- _Aim of the task_: The listing must be copied out in full and exactly; no images go with it.

- _Data provided_:
▬▬▬▬▬▬▬▬▬▬
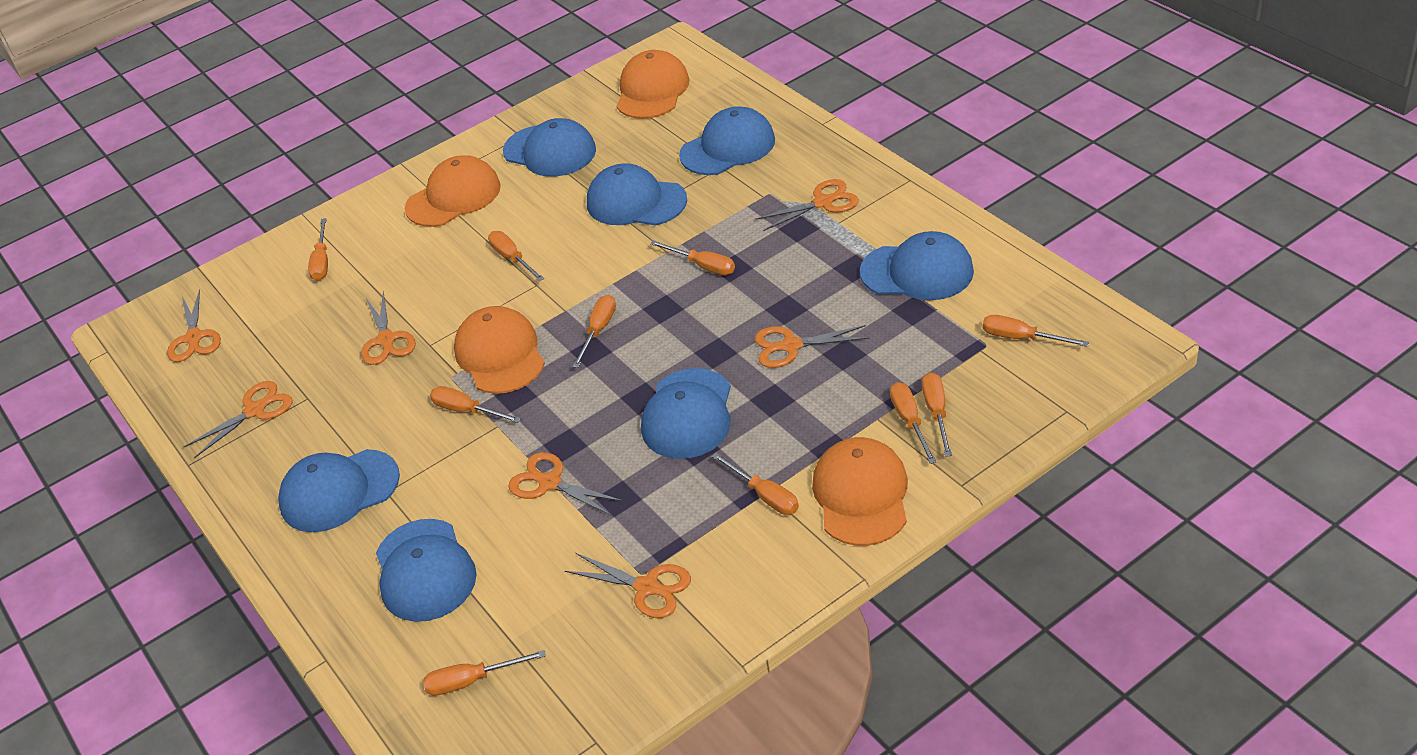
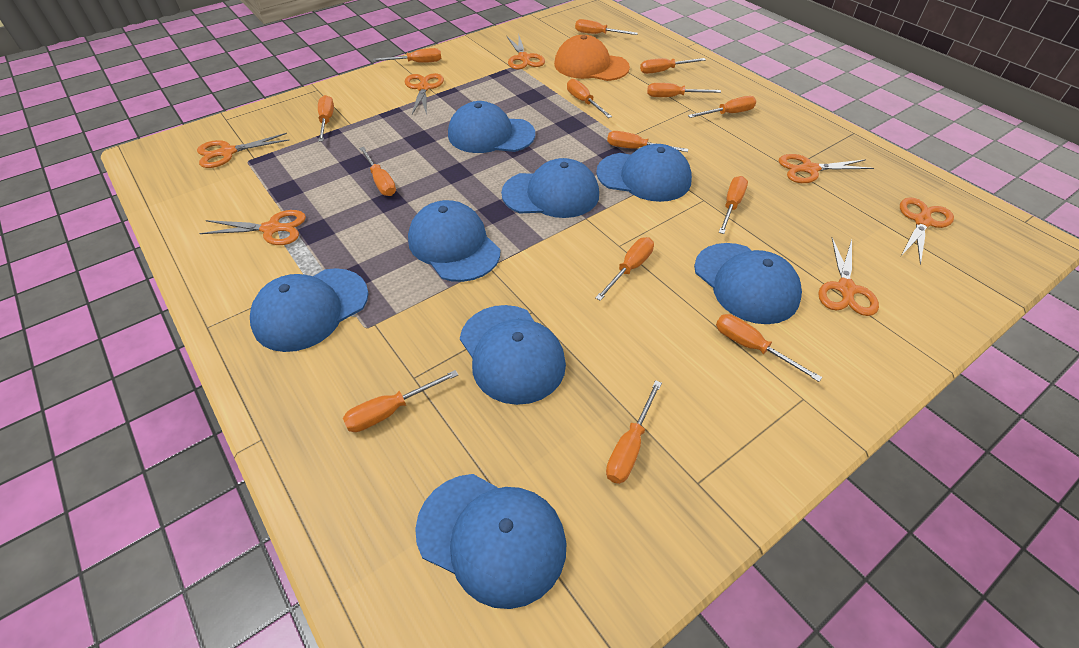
blue cap: 7 -> 8
orange cap: 4 -> 1
orange screwdriver: 10 -> 14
▬▬▬▬▬▬▬▬▬▬
- _Solution for this exercise_:
blue cap: 7 -> 8
orange cap: 4 -> 1
orange screwdriver: 10 -> 14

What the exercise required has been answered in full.